Material provided:
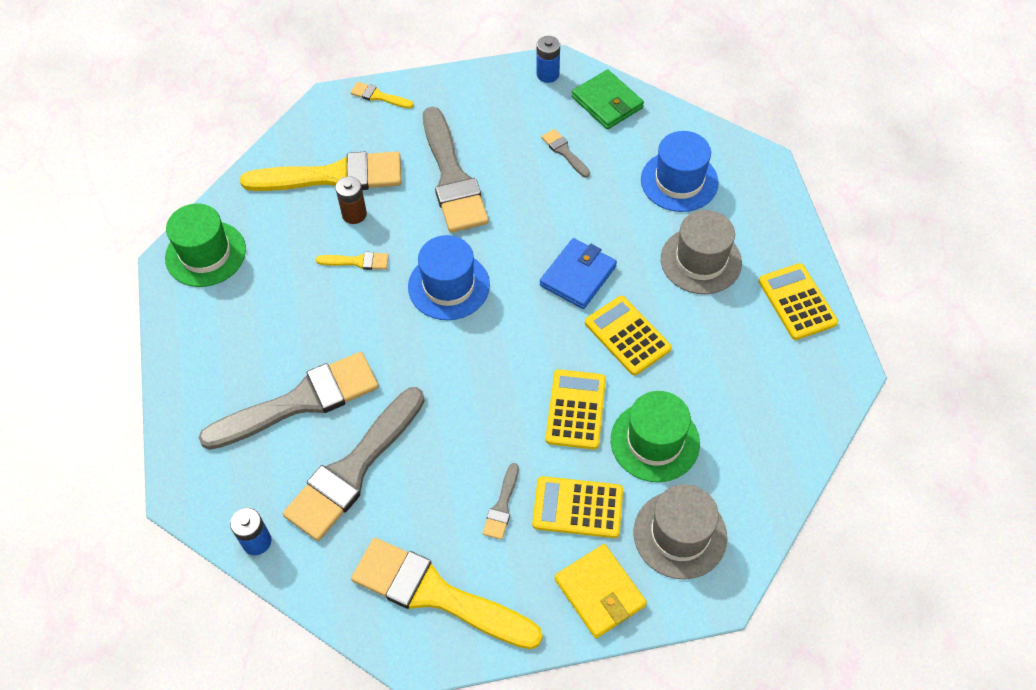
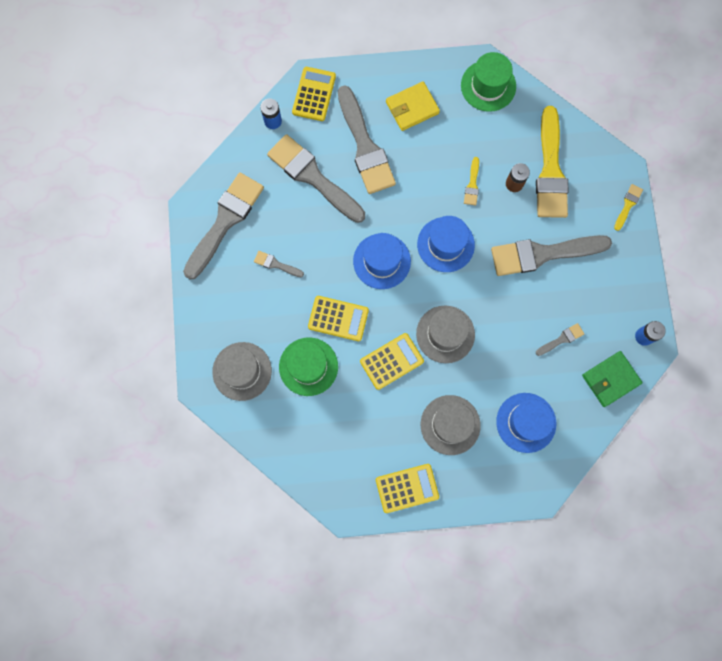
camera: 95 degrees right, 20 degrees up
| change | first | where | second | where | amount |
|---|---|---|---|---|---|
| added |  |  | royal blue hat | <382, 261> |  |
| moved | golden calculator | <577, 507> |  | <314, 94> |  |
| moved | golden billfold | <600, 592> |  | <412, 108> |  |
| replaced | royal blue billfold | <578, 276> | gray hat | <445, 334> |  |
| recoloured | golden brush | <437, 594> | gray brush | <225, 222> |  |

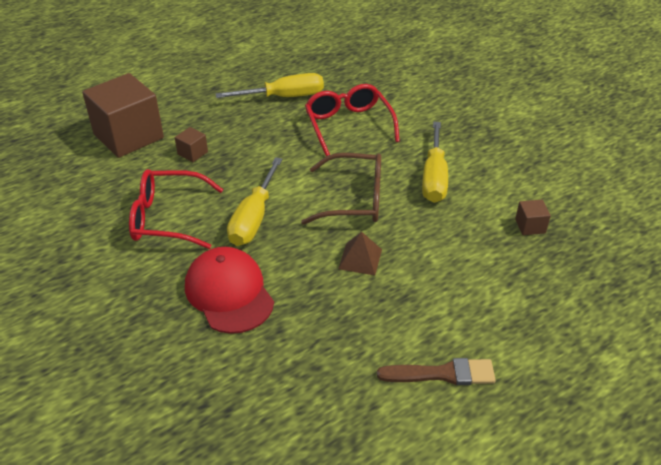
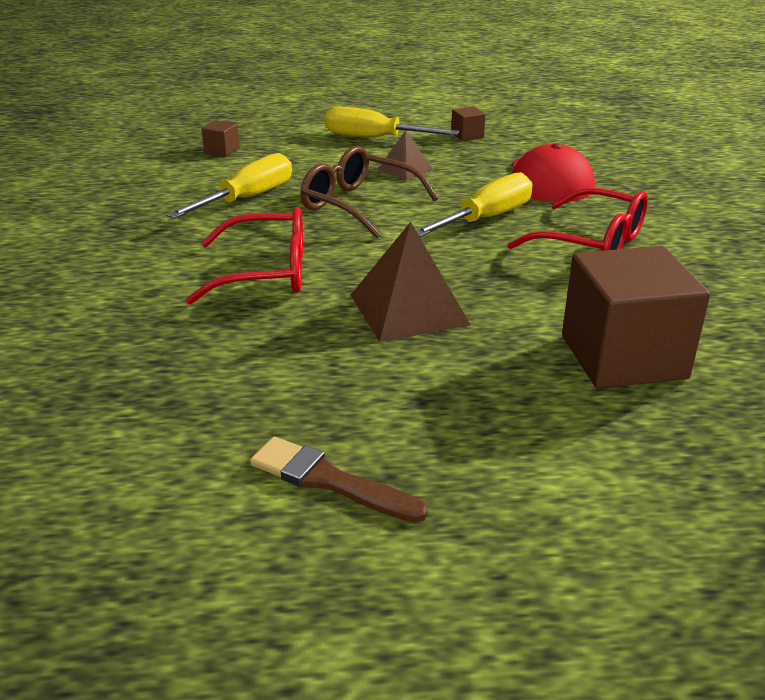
camera: 150 degrees left, 10 degrees down
| change | first | where | second | where | amount |
|---|---|---|---|---|---|
| added |  |  | dark brown pyramid | <408, 309> |  |
| moved | dark brown cube | <192, 153> |  | <467, 135> |  |
| moved | golden hand screwdriver | <284, 97> |  | <375, 138> |  |
| moved | dark brown brush | <442, 374> |  | <329, 480> |  |
| turned | scarlet glasses | <348, 125> |  | <267, 272> | 105 degrees counterclockwise |

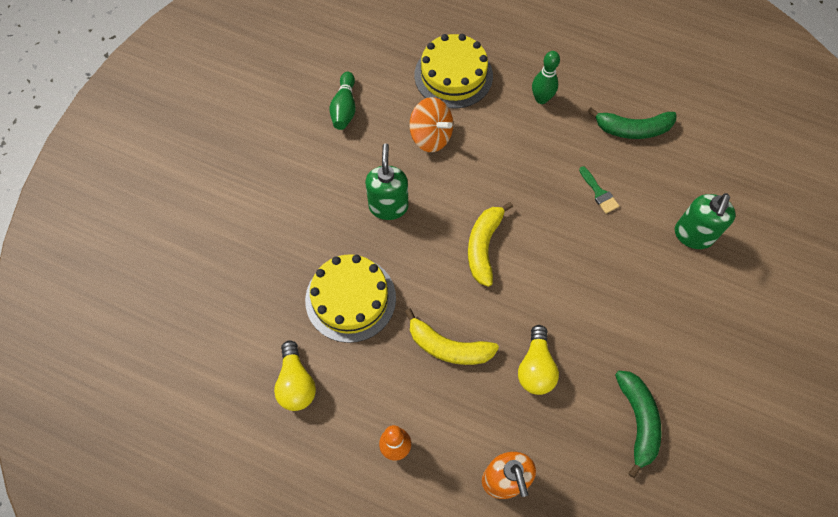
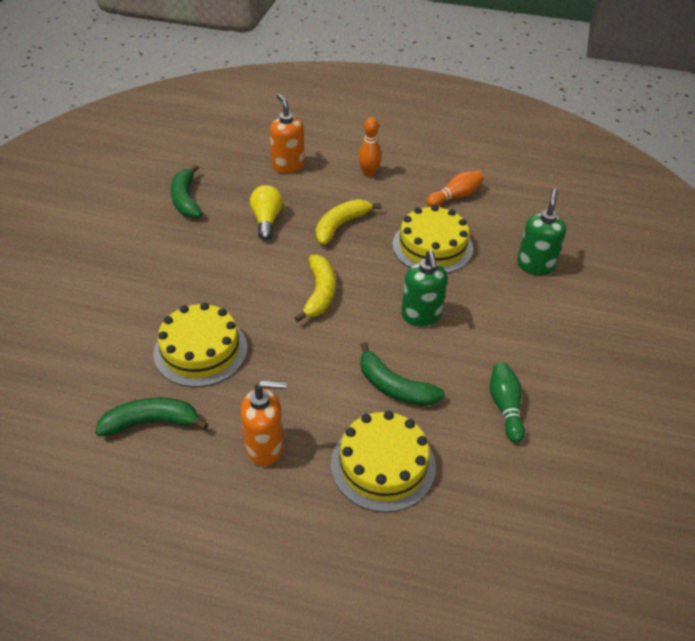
camera: 170 degrees right, 20 degrees down
| change | first | where | second | where | amount |
|---|---|---|---|---|---|
| moved | leaf-green soap pump | <693, 235> |  | <535, 265> |  |
| replaced | golden lightbulb | <296, 383> | orange-coloured bowling pin | <455, 196> |  |
| replaced | orange-coloured toy top | <431, 136> | leaf-green toy banana | <394, 387> |  |
| replaced | leaf-green bowling pin | <541, 99> | orange-coloured soap pump | <265, 447> |  |
| replaced | leaf-green brush | <599, 193> | golden gateau | <200, 350> |  |
| turned | golden toy banana | <448, 347> |  | <341, 225> | 60 degrees counterclockwise |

Exercise brief: Everything in the listing should be copied exactly, apart from the images it holds.

Task solution:
camera: 95 degrees right, 20 degrees up
| change | first | where | second | where | amount |
|---|---|---|---|---|---|
| added |  |  | royal blue hat | <382, 261> |  |
| moved | golden calculator | <577, 507> |  | <314, 94> |  |
| moved | golden billfold | <600, 592> |  | <412, 108> |  |
| replaced | royal blue billfold | <578, 276> | gray hat | <445, 334> |  |
| recoloured | golden brush | <437, 594> | gray brush | <225, 222> |  |

camera: 150 degrees left, 10 degrees down
| change | first | where | second | where | amount |
|---|---|---|---|---|---|
| added |  |  | dark brown pyramid | <408, 309> |  |
| moved | dark brown cube | <192, 153> |  | <467, 135> |  |
| moved | golden hand screwdriver | <284, 97> |  | <375, 138> |  |
| moved | dark brown brush | <442, 374> |  | <329, 480> |  |
| turned | scarlet glasses | <348, 125> |  | <267, 272> | 105 degrees counterclockwise |

camera: 170 degrees right, 20 degrees down
| change | first | where | second | where | amount |
|---|---|---|---|---|---|
| moved | leaf-green soap pump | <693, 235> |  | <535, 265> |  |
| replaced | golden lightbulb | <296, 383> | orange-coloured bowling pin | <455, 196> |  |
| replaced | orange-coloured toy top | <431, 136> | leaf-green toy banana | <394, 387> |  |
| replaced | leaf-green bowling pin | <541, 99> | orange-coloured soap pump | <265, 447> |  |
| replaced | leaf-green brush | <599, 193> | golden gateau | <200, 350> |  |
| turned | golden toy banana | <448, 347> |  | <341, 225> | 60 degrees counterclockwise |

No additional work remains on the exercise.